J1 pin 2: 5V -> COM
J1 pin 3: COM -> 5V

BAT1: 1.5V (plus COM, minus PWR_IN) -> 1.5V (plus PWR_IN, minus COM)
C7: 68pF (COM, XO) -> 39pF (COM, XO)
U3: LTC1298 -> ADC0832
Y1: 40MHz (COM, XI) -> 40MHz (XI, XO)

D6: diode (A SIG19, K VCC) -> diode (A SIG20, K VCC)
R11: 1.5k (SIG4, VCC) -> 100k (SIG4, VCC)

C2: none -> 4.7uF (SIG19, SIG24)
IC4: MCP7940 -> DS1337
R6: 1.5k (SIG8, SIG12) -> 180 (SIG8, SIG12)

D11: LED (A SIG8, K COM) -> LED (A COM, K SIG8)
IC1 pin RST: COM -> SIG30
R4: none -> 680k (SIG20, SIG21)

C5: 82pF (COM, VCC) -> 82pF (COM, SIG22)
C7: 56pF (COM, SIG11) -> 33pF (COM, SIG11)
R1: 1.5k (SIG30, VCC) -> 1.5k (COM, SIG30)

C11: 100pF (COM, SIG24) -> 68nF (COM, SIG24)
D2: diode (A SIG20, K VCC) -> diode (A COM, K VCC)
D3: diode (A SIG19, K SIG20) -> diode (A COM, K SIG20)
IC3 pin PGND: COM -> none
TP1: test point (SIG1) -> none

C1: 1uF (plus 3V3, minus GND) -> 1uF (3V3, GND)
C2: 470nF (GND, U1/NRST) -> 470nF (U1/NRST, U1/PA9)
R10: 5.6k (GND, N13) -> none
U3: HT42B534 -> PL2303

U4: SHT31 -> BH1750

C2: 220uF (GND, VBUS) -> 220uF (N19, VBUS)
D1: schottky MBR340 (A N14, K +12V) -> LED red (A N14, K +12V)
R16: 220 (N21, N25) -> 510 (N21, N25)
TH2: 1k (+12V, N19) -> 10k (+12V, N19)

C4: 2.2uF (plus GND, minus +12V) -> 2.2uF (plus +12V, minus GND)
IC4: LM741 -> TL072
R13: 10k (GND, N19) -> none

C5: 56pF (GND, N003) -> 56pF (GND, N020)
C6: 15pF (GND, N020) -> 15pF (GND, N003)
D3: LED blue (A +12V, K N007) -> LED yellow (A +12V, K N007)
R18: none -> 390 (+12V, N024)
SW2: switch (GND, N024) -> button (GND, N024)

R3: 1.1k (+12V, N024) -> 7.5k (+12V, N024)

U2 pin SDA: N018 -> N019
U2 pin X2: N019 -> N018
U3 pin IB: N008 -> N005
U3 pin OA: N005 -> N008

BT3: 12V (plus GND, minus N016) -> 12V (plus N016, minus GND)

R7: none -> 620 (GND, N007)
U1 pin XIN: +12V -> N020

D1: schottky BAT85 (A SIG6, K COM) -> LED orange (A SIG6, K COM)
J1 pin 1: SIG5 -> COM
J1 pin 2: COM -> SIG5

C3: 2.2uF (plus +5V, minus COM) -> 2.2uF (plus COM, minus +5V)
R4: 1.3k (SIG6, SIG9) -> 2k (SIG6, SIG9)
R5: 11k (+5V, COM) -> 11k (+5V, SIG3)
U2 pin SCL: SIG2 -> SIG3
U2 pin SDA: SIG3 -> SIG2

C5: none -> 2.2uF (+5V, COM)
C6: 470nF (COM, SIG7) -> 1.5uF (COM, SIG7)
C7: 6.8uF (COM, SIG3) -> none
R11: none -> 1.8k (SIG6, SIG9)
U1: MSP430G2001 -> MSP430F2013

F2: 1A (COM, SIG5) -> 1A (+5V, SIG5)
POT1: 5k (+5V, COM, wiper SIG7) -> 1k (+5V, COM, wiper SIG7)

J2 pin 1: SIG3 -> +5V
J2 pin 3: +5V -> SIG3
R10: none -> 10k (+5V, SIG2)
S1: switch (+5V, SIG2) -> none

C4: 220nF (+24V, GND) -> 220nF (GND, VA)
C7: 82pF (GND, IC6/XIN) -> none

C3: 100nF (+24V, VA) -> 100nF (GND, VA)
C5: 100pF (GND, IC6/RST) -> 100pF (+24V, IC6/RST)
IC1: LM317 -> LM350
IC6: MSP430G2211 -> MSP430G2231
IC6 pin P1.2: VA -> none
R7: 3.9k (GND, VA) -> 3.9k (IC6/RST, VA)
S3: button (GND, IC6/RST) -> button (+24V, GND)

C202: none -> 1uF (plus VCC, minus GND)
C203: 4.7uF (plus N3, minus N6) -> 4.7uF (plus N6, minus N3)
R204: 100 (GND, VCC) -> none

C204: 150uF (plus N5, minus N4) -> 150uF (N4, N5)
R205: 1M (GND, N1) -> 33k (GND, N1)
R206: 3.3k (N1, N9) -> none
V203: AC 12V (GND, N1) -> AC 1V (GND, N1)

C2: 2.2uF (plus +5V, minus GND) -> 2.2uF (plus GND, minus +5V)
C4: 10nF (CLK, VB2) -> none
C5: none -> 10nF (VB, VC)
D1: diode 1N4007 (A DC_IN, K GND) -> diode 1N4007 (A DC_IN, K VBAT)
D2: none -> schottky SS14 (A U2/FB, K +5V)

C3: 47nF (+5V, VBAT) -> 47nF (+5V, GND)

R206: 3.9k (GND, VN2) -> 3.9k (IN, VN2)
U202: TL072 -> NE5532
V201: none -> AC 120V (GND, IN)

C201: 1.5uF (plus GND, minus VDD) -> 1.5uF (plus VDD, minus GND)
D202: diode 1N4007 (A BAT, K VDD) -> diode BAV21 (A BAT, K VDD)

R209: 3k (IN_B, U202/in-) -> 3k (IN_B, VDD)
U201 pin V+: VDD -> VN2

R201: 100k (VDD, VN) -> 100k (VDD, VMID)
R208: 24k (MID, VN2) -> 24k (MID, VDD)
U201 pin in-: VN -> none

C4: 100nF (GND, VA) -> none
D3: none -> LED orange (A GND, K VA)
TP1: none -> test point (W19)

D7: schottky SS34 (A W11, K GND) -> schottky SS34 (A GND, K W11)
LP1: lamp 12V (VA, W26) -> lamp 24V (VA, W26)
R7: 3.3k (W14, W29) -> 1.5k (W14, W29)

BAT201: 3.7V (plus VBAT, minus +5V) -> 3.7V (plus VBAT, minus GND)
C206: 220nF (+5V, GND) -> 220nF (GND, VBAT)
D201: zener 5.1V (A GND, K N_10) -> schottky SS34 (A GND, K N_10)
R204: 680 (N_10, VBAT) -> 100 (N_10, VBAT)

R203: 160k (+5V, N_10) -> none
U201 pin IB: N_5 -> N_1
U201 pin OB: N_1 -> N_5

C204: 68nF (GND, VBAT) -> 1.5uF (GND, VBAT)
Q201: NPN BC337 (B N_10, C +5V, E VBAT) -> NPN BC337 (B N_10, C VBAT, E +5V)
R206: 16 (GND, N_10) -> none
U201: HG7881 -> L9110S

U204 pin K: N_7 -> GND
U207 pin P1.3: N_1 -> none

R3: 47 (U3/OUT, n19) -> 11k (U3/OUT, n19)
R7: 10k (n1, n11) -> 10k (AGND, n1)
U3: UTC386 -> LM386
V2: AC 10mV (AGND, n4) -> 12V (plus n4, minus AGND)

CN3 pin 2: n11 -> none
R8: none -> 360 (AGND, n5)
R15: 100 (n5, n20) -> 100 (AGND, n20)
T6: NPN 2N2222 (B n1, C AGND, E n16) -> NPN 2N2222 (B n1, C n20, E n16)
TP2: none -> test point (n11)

(Your instructions): Every line of the material above that includes the string "switch" is required.

(Task result):
SW2: switch (GND, N024) -> button (GND, N024)
S1: switch (+5V, SIG2) -> none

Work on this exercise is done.